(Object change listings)
/---

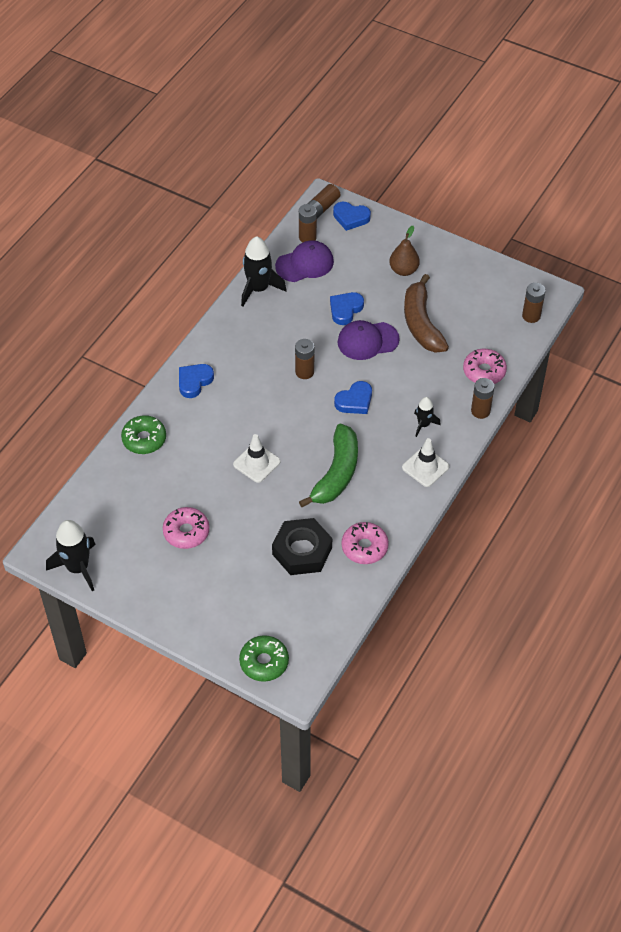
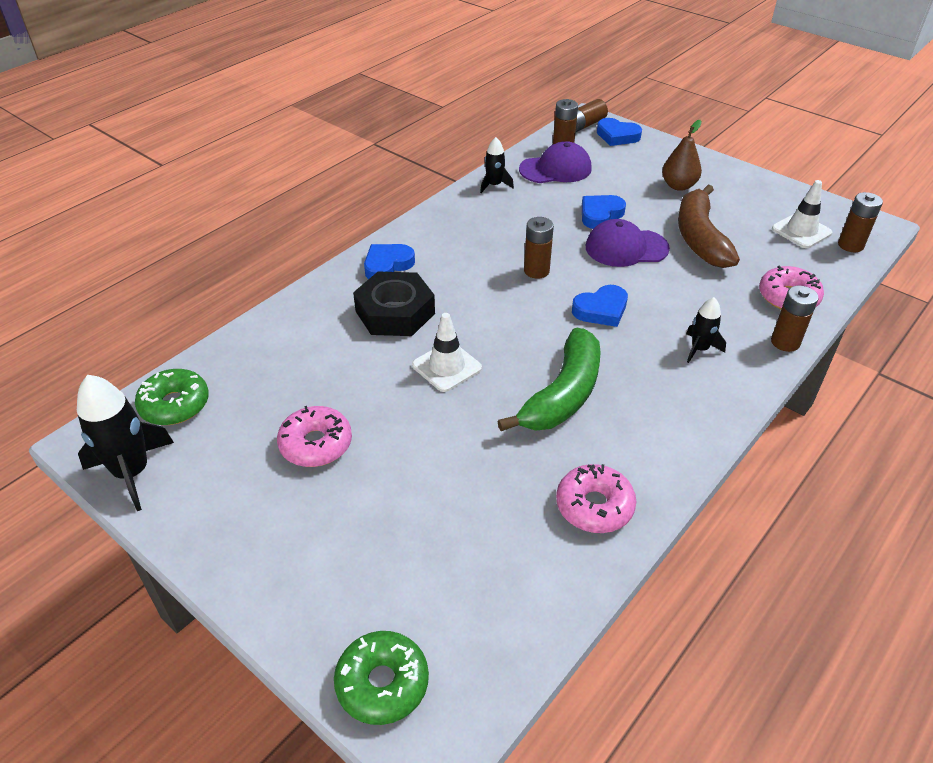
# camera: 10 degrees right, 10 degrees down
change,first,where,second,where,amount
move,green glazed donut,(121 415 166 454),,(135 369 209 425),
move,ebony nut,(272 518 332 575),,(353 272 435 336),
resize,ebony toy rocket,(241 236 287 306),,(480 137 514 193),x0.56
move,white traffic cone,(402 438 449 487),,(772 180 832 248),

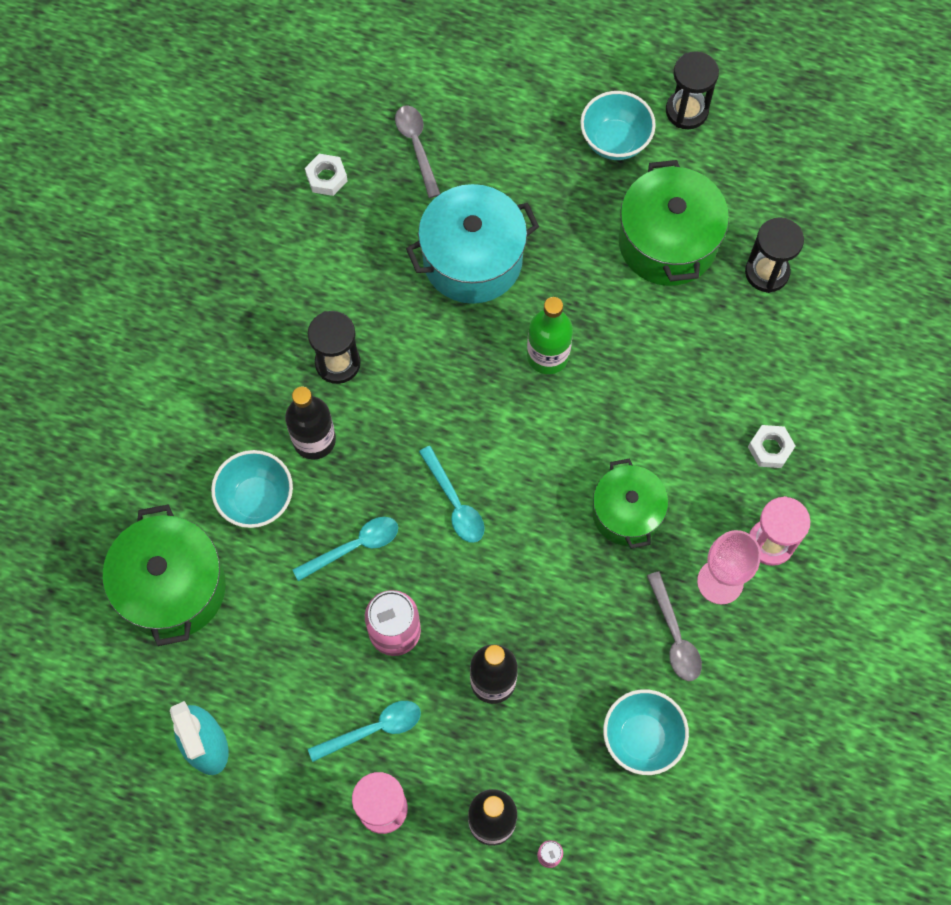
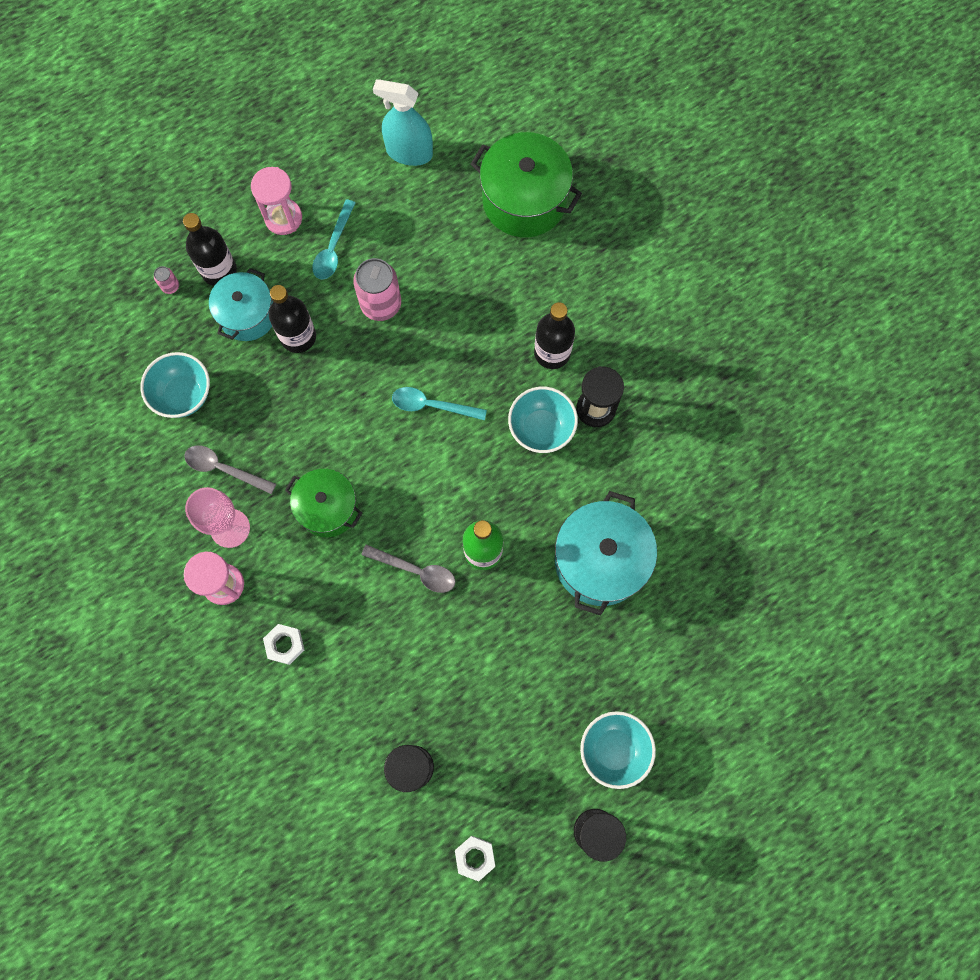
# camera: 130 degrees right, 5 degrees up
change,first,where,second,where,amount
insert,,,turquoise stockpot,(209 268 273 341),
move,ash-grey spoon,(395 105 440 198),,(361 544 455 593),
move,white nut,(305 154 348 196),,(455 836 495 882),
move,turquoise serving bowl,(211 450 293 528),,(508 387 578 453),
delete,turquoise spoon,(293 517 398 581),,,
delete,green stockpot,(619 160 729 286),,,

\---

• ACTIVITY:
Your answer should consist of each line of the data above in which the word "ebony" occurs.

• EXPECTED ANSWER:
move,ebony nut,(272 518 332 575),,(353 272 435 336),
resize,ebony toy rocket,(241 236 287 306),,(480 137 514 193),x0.56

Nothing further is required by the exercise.